Satellite images with object points:

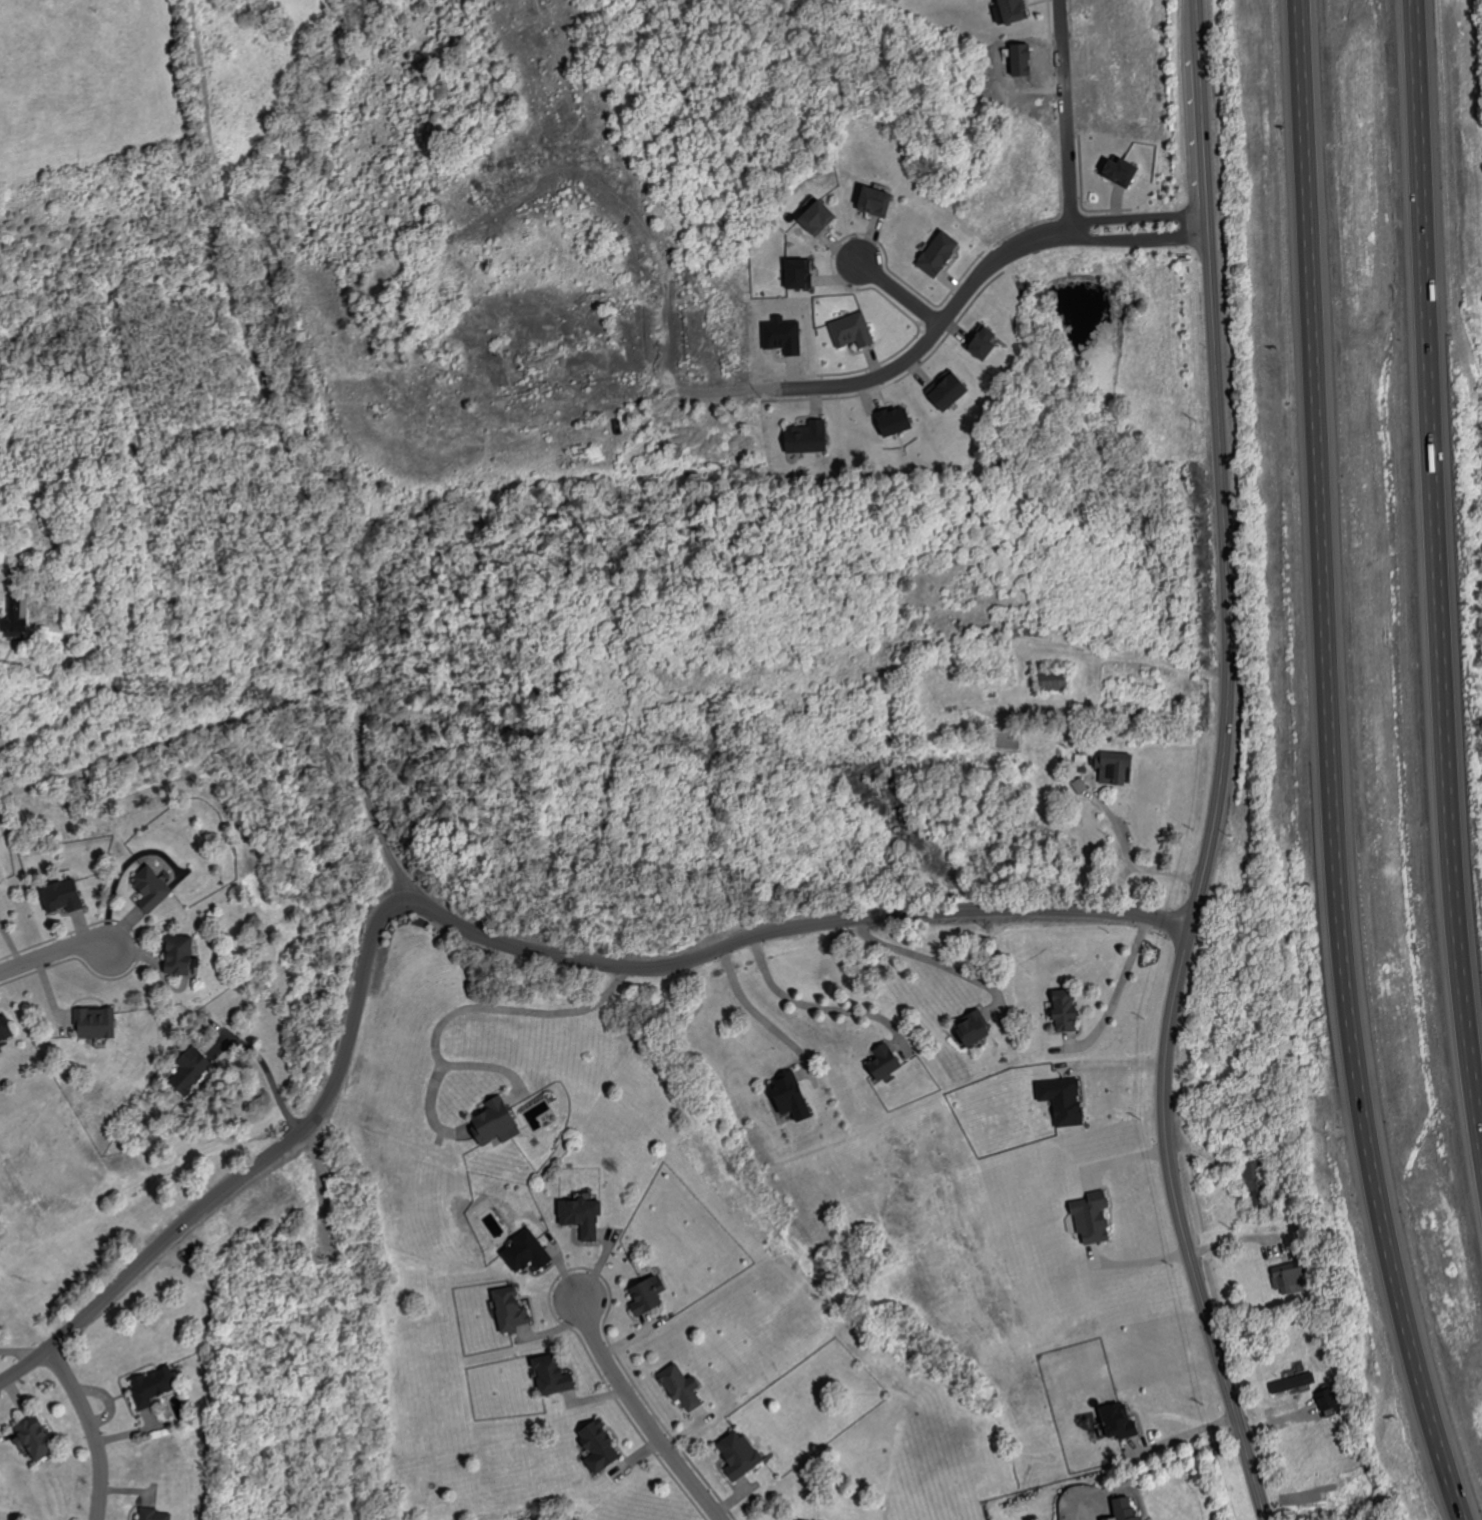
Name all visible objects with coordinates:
building: (1014, 10)
road: (1065, 114)
road: (206, 137)
building: (1121, 171)
building: (876, 201)
building: (818, 217)
road: (1139, 219)
road: (1138, 240)
building: (939, 253)
road: (995, 263)
building: (799, 273)
road: (899, 292)
building: (852, 330)
building: (783, 335)
building: (984, 343)
road: (870, 380)
building: (948, 390)
building: (895, 421)
building: (807, 437)
road: (296, 477)
road: (1437, 570)
building: (17, 617)
building: (1054, 680)
road: (162, 740)
road: (8, 764)
road: (1330, 766)
building: (1116, 768)
road: (1222, 769)
road: (364, 789)
road: (1133, 858)
road: (121, 868)
building: (152, 889)
building: (62, 896)
road: (52, 954)
building: (179, 955)
road: (927, 958)
road: (674, 962)
road: (1119, 986)
road: (472, 1005)
road: (813, 1006)
road: (753, 1010)
building: (1065, 1010)
building: (96, 1023)
building: (4, 1028)
building: (974, 1028)
building: (885, 1063)
building: (191, 1070)
road: (271, 1073)
building: (791, 1096)
building: (1063, 1100)
building: (496, 1123)
building: (1253, 1185)
building: (583, 1214)
building: (1092, 1218)
road: (156, 1251)
building: (527, 1251)
building: (1291, 1278)
building: (648, 1293)
building: (510, 1309)
road: (21, 1350)
building: (553, 1374)
building: (1293, 1382)
building: (153, 1385)
building: (682, 1386)
building: (1328, 1398)
road: (639, 1414)
building: (1119, 1420)
road: (91, 1429)
road: (1186, 1434)
building: (35, 1437)
building: (599, 1445)
building: (740, 1454)
road: (1184, 1458)
building: (1126, 1509)
building: (154, 1514)
building: (801, 1519)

Exercise directions:
Every line above should be transcribed word for word; leave the pictures out.

Written response:
Name all visible objects with coordinates:
building: (1014, 10)
road: (1065, 114)
road: (206, 137)
building: (1121, 171)
building: (876, 201)
building: (818, 217)
road: (1139, 219)
road: (1138, 240)
building: (939, 253)
road: (995, 263)
building: (799, 273)
road: (899, 292)
building: (852, 330)
building: (783, 335)
building: (984, 343)
road: (870, 380)
building: (948, 390)
building: (895, 421)
building: (807, 437)
road: (296, 477)
road: (1437, 570)
building: (17, 617)
building: (1054, 680)
road: (162, 740)
road: (8, 764)
road: (1330, 766)
building: (1116, 768)
road: (1222, 769)
road: (364, 789)
road: (1133, 858)
road: (121, 868)
building: (152, 889)
building: (62, 896)
road: (52, 954)
building: (179, 955)
road: (927, 958)
road: (674, 962)
road: (1119, 986)
road: (472, 1005)
road: (813, 1006)
road: (753, 1010)
building: (1065, 1010)
building: (96, 1023)
building: (4, 1028)
building: (974, 1028)
building: (885, 1063)
building: (191, 1070)
road: (271, 1073)
building: (791, 1096)
building: (1063, 1100)
building: (496, 1123)
building: (1253, 1185)
building: (583, 1214)
building: (1092, 1218)
road: (156, 1251)
building: (527, 1251)
building: (1291, 1278)
building: (648, 1293)
building: (510, 1309)
road: (21, 1350)
building: (553, 1374)
building: (1293, 1382)
building: (153, 1385)
building: (682, 1386)
building: (1328, 1398)
road: (639, 1414)
building: (1119, 1420)
road: (91, 1429)
road: (1186, 1434)
building: (35, 1437)
building: (599, 1445)
building: (740, 1454)
road: (1184, 1458)
building: (1126, 1509)
building: (154, 1514)
building: (801, 1519)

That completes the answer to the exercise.